Copy the listing below word for word, leaving out the pictures.

RECORD EXTRACTS Block Start

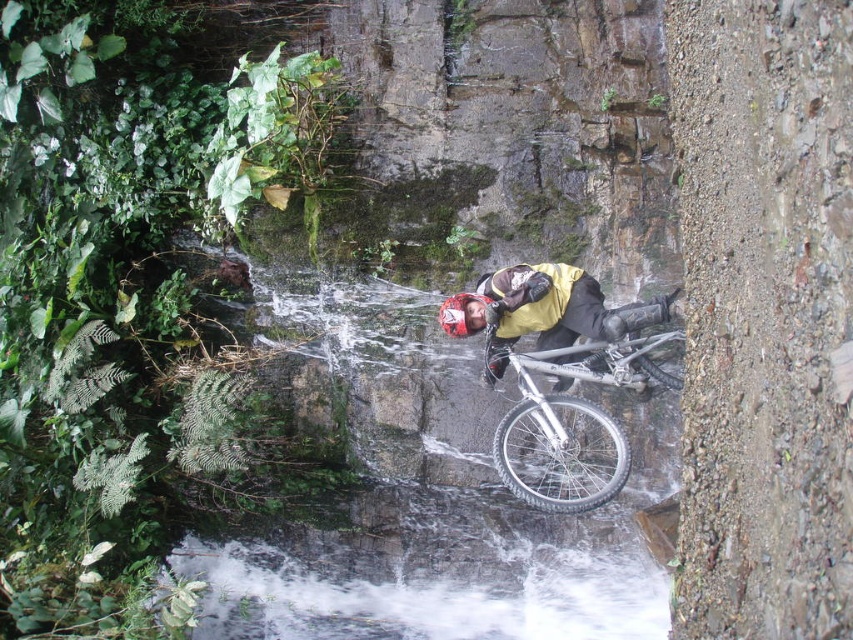
Question: Can you confirm if silver metallic mountain bike at center is bigger than yellow matte jacket at center?

Choices:
 (A) yes
 (B) no

Answer: (A)

Question: Which of the following is the closest to the observer?

Choices:
 (A) yellow matte jacket at center
 (B) silver metallic mountain bike at center

Answer: (B)

Question: Is silver metallic mountain bike at center bigger than yellow matte jacket at center?

Choices:
 (A) no
 (B) yes

Answer: (B)

Question: Among these objects, which one is farthest from the camera?

Choices:
 (A) silver metallic mountain bike at center
 (B) yellow matte jacket at center

Answer: (B)

Question: In this image, where is silver metallic mountain bike at center located relative to yellow matte jacket at center?

Choices:
 (A) above
 (B) below

Answer: (B)

Question: Among these objects, which one is nearest to the camera?

Choices:
 (A) yellow matte jacket at center
 (B) silver metallic mountain bike at center

Answer: (B)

RECORD EXTRACTS Block End

RESPONSE AREA:
Question: Can you confirm if silver metallic mountain bike at center is bigger than yellow matte jacket at center?

Choices:
 (A) yes
 (B) no

Answer: (A)

Question: Which of the following is the closest to the observer?

Choices:
 (A) yellow matte jacket at center
 (B) silver metallic mountain bike at center

Answer: (B)

Question: Is silver metallic mountain bike at center bigger than yellow matte jacket at center?

Choices:
 (A) no
 (B) yes

Answer: (B)

Question: Among these objects, which one is farthest from the camera?

Choices:
 (A) silver metallic mountain bike at center
 (B) yellow matte jacket at center

Answer: (B)

Question: In this image, where is silver metallic mountain bike at center located relative to yellow matte jacket at center?

Choices:
 (A) above
 (B) below

Answer: (B)

Question: Among these objects, which one is nearest to the camera?

Choices:
 (A) yellow matte jacket at center
 (B) silver metallic mountain bike at center

Answer: (B)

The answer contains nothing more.